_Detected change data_
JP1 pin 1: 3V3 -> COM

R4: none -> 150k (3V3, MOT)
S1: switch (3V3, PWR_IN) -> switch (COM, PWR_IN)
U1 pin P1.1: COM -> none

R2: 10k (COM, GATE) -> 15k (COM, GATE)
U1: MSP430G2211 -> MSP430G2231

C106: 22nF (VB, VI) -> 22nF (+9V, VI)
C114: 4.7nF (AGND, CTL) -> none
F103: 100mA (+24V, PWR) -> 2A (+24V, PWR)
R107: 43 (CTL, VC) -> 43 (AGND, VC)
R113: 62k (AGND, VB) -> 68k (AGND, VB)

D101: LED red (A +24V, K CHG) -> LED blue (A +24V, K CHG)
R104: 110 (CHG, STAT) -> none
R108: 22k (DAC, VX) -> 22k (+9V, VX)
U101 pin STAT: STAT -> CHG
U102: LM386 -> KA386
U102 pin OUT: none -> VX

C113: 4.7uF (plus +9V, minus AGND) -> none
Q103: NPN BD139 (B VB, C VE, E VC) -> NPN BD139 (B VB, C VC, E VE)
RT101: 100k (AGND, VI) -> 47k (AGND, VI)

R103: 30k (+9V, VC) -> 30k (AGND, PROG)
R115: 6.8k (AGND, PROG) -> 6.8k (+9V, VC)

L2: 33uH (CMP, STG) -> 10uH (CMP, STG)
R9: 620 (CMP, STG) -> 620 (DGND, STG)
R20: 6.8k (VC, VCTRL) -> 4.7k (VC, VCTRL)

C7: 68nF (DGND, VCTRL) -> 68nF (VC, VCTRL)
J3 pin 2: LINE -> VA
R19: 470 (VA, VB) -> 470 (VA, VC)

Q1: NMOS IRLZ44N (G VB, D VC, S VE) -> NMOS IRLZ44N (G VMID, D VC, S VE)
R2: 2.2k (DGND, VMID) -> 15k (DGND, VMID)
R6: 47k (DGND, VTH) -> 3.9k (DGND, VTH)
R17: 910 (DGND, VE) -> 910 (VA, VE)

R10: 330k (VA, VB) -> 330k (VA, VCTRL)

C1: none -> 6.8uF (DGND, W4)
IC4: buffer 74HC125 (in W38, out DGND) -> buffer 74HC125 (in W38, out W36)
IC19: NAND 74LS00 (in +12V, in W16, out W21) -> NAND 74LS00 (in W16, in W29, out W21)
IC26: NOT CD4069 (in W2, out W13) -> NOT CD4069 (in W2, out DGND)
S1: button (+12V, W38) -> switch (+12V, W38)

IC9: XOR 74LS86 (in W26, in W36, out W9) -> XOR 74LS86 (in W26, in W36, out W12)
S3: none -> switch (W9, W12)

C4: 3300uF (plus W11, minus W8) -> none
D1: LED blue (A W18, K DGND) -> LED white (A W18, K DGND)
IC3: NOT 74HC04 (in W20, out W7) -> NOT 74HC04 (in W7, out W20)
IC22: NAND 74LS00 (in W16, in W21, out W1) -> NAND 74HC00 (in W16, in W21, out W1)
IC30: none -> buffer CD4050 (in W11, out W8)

_Brief_
Exactly reproduce every record.

_Output of the task_
JP1 pin 1: 3V3 -> COM

R4: none -> 150k (3V3, MOT)
S1: switch (3V3, PWR_IN) -> switch (COM, PWR_IN)
U1 pin P1.1: COM -> none

R2: 10k (COM, GATE) -> 15k (COM, GATE)
U1: MSP430G2211 -> MSP430G2231

C106: 22nF (VB, VI) -> 22nF (+9V, VI)
C114: 4.7nF (AGND, CTL) -> none
F103: 100mA (+24V, PWR) -> 2A (+24V, PWR)
R107: 43 (CTL, VC) -> 43 (AGND, VC)
R113: 62k (AGND, VB) -> 68k (AGND, VB)

D101: LED red (A +24V, K CHG) -> LED blue (A +24V, K CHG)
R104: 110 (CHG, STAT) -> none
R108: 22k (DAC, VX) -> 22k (+9V, VX)
U101 pin STAT: STAT -> CHG
U102: LM386 -> KA386
U102 pin OUT: none -> VX

C113: 4.7uF (plus +9V, minus AGND) -> none
Q103: NPN BD139 (B VB, C VE, E VC) -> NPN BD139 (B VB, C VC, E VE)
RT101: 100k (AGND, VI) -> 47k (AGND, VI)

R103: 30k (+9V, VC) -> 30k (AGND, PROG)
R115: 6.8k (AGND, PROG) -> 6.8k (+9V, VC)

L2: 33uH (CMP, STG) -> 10uH (CMP, STG)
R9: 620 (CMP, STG) -> 620 (DGND, STG)
R20: 6.8k (VC, VCTRL) -> 4.7k (VC, VCTRL)

C7: 68nF (DGND, VCTRL) -> 68nF (VC, VCTRL)
J3 pin 2: LINE -> VA
R19: 470 (VA, VB) -> 470 (VA, VC)

Q1: NMOS IRLZ44N (G VB, D VC, S VE) -> NMOS IRLZ44N (G VMID, D VC, S VE)
R2: 2.2k (DGND, VMID) -> 15k (DGND, VMID)
R6: 47k (DGND, VTH) -> 3.9k (DGND, VTH)
R17: 910 (DGND, VE) -> 910 (VA, VE)

R10: 330k (VA, VB) -> 330k (VA, VCTRL)

C1: none -> 6.8uF (DGND, W4)
IC4: buffer 74HC125 (in W38, out DGND) -> buffer 74HC125 (in W38, out W36)
IC19: NAND 74LS00 (in +12V, in W16, out W21) -> NAND 74LS00 (in W16, in W29, out W21)
IC26: NOT CD4069 (in W2, out W13) -> NOT CD4069 (in W2, out DGND)
S1: button (+12V, W38) -> switch (+12V, W38)

IC9: XOR 74LS86 (in W26, in W36, out W9) -> XOR 74LS86 (in W26, in W36, out W12)
S3: none -> switch (W9, W12)

C4: 3300uF (plus W11, minus W8) -> none
D1: LED blue (A W18, K DGND) -> LED white (A W18, K DGND)
IC3: NOT 74HC04 (in W20, out W7) -> NOT 74HC04 (in W7, out W20)
IC22: NAND 74LS00 (in W16, in W21, out W1) -> NAND 74HC00 (in W16, in W21, out W1)
IC30: none -> buffer CD4050 (in W11, out W8)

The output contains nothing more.